• _Problem to solve_: Only the lines from the one containing "F1: none -> 100mA (+12V, PWR_IN)" to the end of the records belong in the answer; repeat them exactly and drop the pictures.

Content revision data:
--- START ---
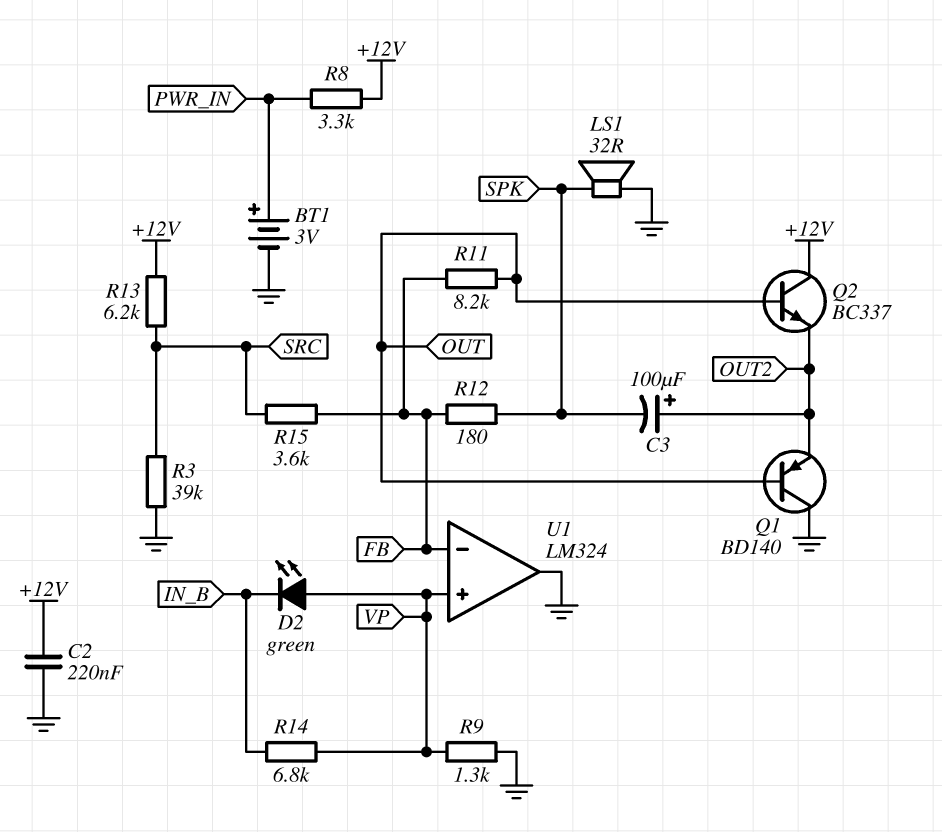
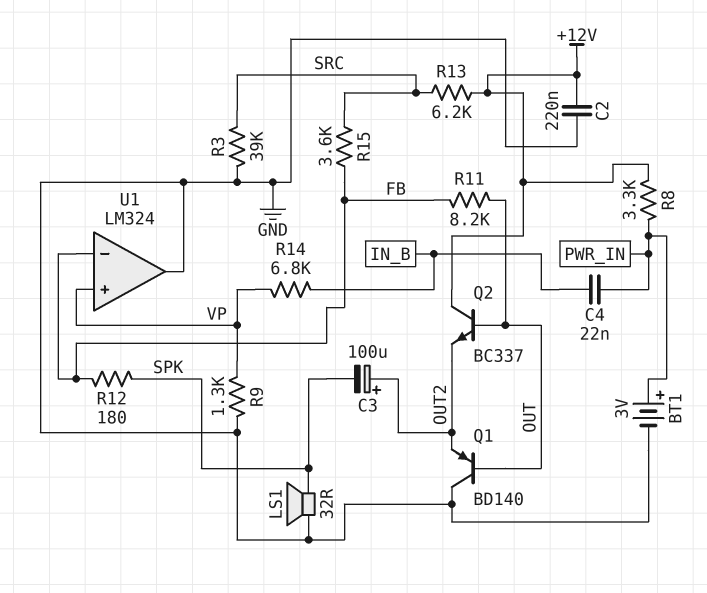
C4: none -> 22nF (IN_B, PWR_IN)
D2: LED green (A VP, K IN_B) -> none

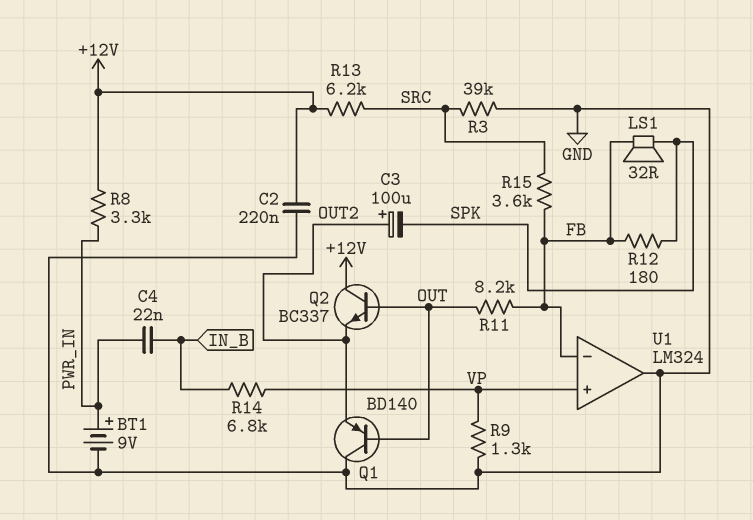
BT1: 3V (plus PWR_IN, minus GND) -> 9V (plus PWR_IN, minus GND)
LS1: speaker 32R (GND, SPK) -> speaker 32R (FB, SPK)

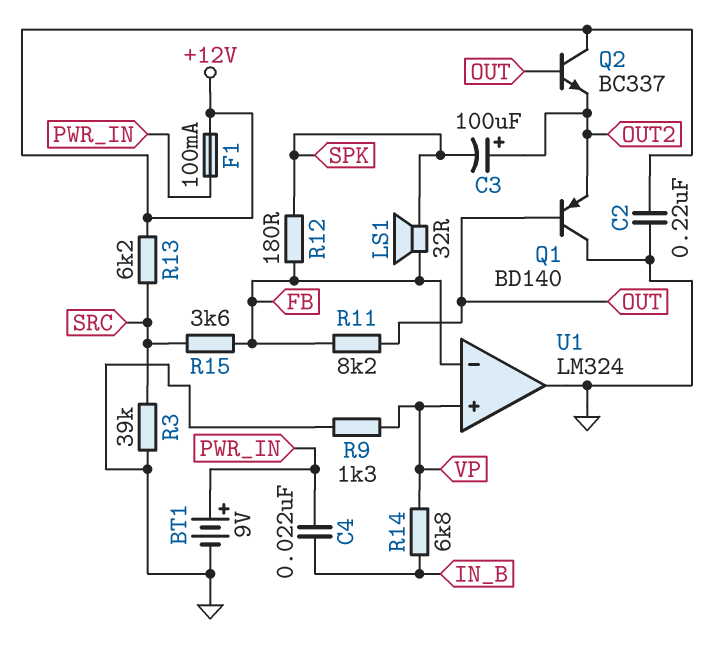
F1: none -> 100mA (+12V, PWR_IN)
R8: 3.3k (+12V, PWR_IN) -> none

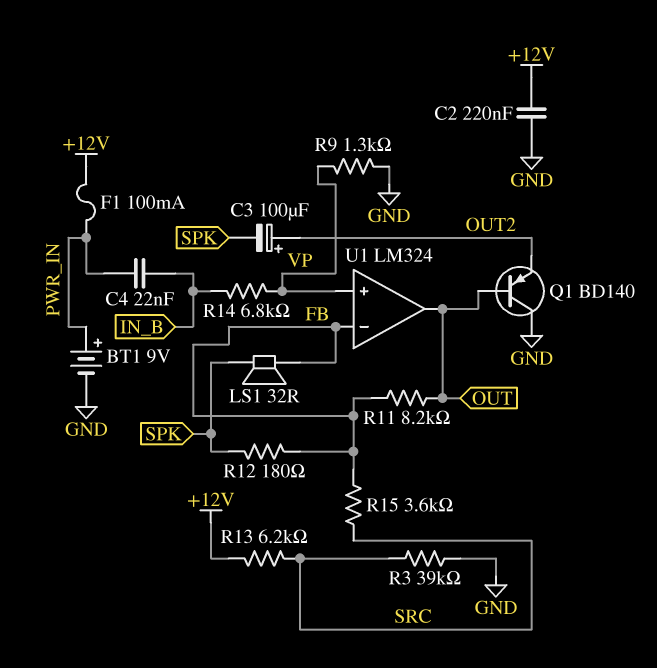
Q2: NPN BC337 (B OUT, C +12V, E OUT2) -> none
U1 pin out: GND -> OUT

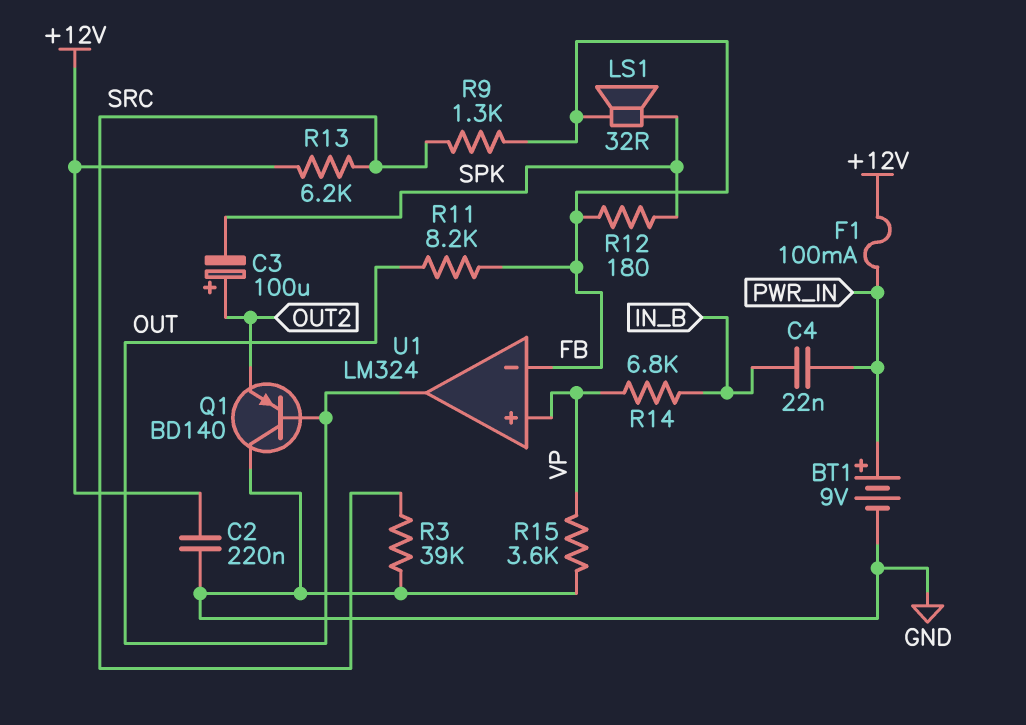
R9: 1.3k (GND, VP) -> 1.3k (FB, SRC)
R15: 3.6k (FB, SRC) -> 3.6k (GND, VP)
--- END ---
• _Output of the task_:
F1: none -> 100mA (+12V, PWR_IN)
R8: 3.3k (+12V, PWR_IN) -> none

Q2: NPN BC337 (B OUT, C +12V, E OUT2) -> none
U1 pin out: GND -> OUT

R9: 1.3k (GND, VP) -> 1.3k (FB, SRC)
R15: 3.6k (FB, SRC) -> 3.6k (GND, VP)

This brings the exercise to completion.